Aside from the pictures, copy the listing exactly.

===============

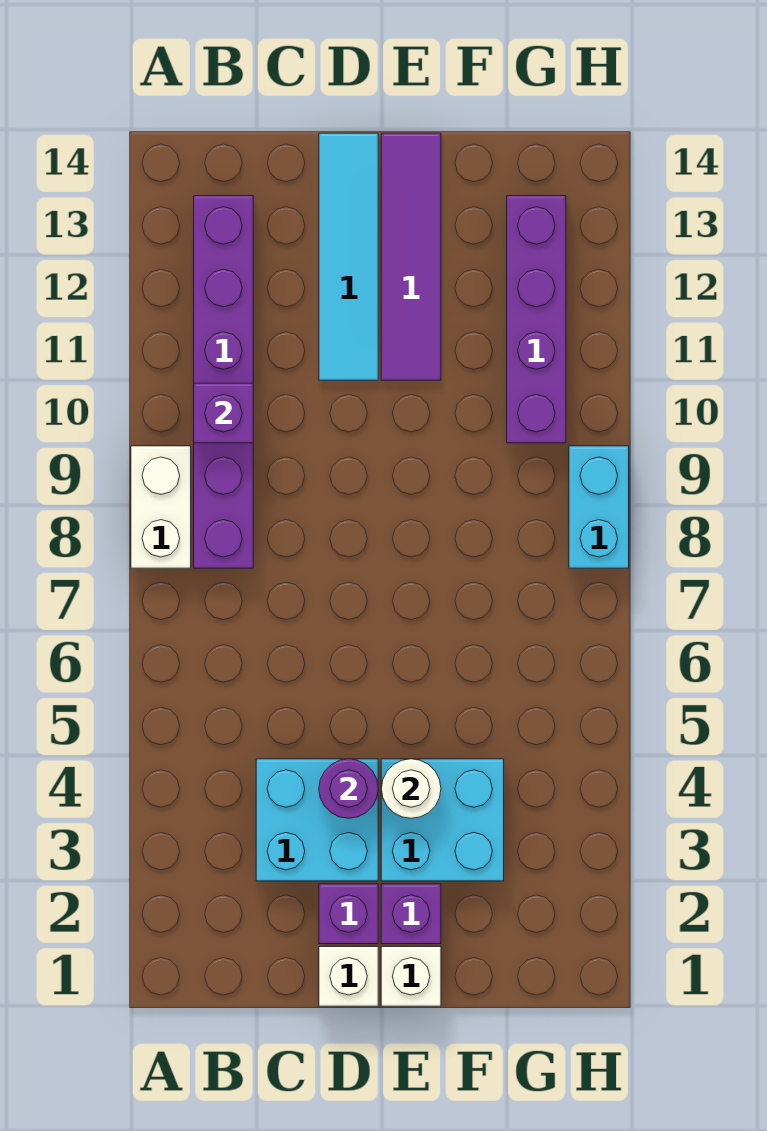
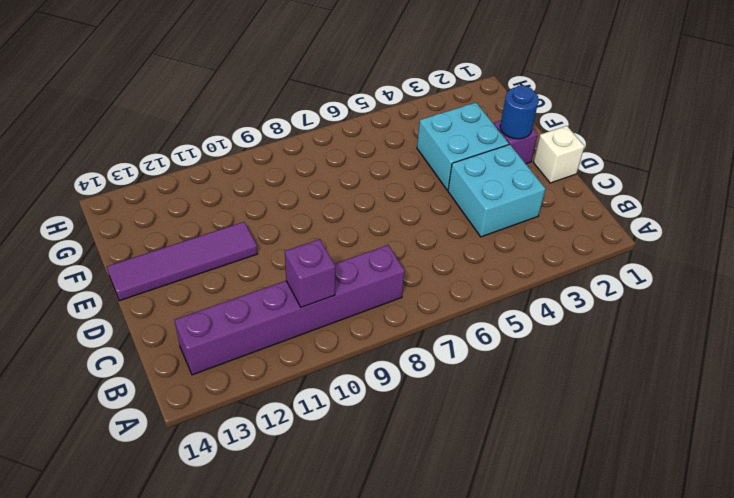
blue round brick E2 level 2 -> none
none -> white brick A8:A9 level 1
none -> purple brick D2 level 1
none -> cyan tile D11:D14 level 1

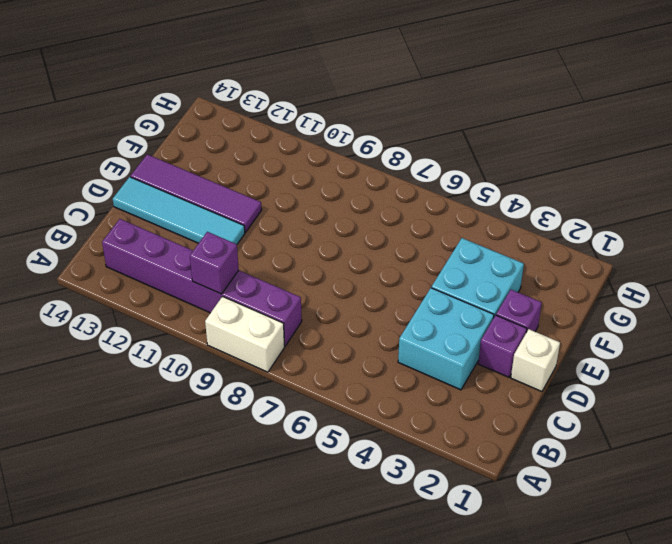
none -> white brick E1 level 1
none -> purple brick G10:G13 level 1
none -> cyan brick H8:H9 level 1

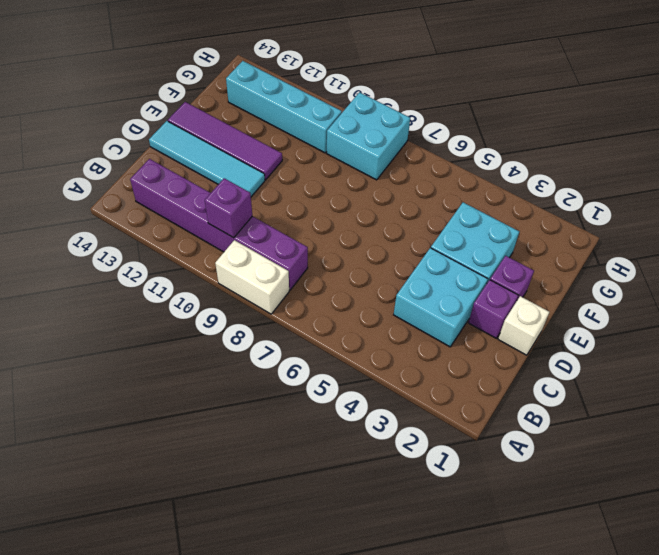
cyan brick G8:H9 level 1 -> cyan brick H8:H9 level 1
cyan brick G10:G13 level 1 -> purple brick G10:G13 level 1
none -> white brick E1 level 1
none -> purple round brick D4 level 2
none -> white round brick E4 level 2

===============

Written solution
blue round brick E2 level 2 -> none
none -> white brick A8:A9 level 1
none -> purple brick D2 level 1
none -> cyan tile D11:D14 level 1

none -> white brick E1 level 1
none -> purple brick G10:G13 level 1
none -> cyan brick H8:H9 level 1

cyan brick G8:H9 level 1 -> cyan brick H8:H9 level 1
cyan brick G10:G13 level 1 -> purple brick G10:G13 level 1
none -> white brick E1 level 1
none -> purple round brick D4 level 2
none -> white round brick E4 level 2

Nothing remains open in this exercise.